§ 課題内容: 以下のレコードから文字列「startTrillSpan」を含む行をすべて特定し、各行を書き写すこと。

§ 提供レコード:
= = =

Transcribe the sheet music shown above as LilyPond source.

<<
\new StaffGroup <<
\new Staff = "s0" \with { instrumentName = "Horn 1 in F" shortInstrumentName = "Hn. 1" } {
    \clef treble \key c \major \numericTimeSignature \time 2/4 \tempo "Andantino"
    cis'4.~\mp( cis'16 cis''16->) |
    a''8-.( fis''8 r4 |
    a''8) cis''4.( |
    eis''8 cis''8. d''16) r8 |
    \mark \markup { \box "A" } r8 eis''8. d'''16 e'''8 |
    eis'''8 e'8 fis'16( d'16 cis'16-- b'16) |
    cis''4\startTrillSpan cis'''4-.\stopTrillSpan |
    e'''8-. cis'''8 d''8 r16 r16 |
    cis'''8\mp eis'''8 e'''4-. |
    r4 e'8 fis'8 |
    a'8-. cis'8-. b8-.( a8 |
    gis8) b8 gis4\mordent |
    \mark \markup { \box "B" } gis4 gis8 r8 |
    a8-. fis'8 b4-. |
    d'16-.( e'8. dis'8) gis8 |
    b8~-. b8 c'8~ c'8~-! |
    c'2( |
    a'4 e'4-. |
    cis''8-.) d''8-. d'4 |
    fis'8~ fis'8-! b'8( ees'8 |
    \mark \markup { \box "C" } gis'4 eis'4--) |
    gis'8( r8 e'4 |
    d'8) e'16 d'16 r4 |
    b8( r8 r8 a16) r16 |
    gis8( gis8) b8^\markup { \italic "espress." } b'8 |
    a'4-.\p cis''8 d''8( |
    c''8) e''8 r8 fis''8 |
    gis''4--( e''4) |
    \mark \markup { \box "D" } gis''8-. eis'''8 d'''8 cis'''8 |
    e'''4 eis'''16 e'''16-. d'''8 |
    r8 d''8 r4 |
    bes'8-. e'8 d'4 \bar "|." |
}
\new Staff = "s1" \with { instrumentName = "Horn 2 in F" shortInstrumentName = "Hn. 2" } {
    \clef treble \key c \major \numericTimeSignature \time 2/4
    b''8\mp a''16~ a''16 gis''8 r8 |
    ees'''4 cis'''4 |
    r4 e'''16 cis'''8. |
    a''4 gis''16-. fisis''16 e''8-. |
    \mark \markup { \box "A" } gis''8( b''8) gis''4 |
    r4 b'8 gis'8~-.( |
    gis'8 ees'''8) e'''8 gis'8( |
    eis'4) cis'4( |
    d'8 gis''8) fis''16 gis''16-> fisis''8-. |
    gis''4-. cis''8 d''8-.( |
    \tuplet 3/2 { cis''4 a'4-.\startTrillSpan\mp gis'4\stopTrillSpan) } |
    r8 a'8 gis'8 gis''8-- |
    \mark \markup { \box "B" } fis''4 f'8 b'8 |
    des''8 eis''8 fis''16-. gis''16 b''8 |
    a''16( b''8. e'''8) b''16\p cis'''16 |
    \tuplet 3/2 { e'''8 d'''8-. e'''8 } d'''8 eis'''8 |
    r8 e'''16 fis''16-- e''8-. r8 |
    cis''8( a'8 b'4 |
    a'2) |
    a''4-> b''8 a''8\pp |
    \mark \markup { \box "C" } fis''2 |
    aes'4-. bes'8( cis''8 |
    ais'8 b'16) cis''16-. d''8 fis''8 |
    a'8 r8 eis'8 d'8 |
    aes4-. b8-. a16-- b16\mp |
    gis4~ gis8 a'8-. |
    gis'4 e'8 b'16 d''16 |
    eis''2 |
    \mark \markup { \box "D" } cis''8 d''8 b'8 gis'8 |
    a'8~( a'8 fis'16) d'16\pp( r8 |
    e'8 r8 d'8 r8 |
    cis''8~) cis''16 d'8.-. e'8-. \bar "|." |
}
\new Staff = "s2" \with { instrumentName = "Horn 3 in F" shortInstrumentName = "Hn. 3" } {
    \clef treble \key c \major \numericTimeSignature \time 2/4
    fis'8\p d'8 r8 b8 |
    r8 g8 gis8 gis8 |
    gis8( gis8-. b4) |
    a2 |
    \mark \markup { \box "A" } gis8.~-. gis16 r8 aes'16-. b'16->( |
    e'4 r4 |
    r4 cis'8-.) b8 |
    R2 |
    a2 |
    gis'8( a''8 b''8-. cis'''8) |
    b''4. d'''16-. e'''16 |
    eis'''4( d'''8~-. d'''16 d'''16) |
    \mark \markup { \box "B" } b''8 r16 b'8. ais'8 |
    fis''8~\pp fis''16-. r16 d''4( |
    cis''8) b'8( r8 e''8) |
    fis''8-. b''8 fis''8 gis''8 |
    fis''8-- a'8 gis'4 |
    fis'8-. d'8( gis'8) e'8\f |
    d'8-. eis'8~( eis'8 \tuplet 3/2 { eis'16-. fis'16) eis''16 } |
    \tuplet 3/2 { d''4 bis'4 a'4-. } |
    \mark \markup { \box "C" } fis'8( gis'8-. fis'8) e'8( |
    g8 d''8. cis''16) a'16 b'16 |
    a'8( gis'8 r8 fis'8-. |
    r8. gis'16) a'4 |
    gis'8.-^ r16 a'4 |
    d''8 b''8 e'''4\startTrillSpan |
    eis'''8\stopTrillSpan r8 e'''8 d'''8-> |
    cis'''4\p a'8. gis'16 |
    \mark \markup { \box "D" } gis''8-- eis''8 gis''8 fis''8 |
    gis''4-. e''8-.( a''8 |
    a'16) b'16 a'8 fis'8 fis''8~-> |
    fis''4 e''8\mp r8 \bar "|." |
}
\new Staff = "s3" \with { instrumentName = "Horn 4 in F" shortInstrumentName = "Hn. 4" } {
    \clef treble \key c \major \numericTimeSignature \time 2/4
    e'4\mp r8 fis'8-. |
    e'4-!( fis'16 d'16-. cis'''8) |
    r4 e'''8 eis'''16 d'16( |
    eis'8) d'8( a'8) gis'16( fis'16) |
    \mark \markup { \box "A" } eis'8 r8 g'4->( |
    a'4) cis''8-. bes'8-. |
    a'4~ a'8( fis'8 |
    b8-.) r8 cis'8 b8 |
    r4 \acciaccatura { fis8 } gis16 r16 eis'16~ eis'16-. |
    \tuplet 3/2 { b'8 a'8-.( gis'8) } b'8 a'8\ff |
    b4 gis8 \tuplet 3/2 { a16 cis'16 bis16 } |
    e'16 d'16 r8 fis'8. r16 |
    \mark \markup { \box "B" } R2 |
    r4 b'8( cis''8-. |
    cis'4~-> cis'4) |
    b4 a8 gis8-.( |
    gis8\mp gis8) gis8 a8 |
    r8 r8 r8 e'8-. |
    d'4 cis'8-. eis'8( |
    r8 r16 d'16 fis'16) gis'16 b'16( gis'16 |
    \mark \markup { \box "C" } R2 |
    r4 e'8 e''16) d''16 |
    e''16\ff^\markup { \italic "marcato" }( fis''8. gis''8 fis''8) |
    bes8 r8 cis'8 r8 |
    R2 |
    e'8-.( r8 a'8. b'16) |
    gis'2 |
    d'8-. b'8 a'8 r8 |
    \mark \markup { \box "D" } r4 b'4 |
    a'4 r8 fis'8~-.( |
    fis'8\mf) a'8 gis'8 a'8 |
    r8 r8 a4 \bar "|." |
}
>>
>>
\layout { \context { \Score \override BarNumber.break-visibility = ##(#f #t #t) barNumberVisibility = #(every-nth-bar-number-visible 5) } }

= = =

§ 作業結果:
    cis''4\startTrillSpan cis'''4-.\stopTrillSpan |
    \tuplet 3/2 { cis''4 a'4-.\startTrillSpan\mp gis'4\stopTrillSpan) } |
    d''8 b''8 e'''4\startTrillSpan |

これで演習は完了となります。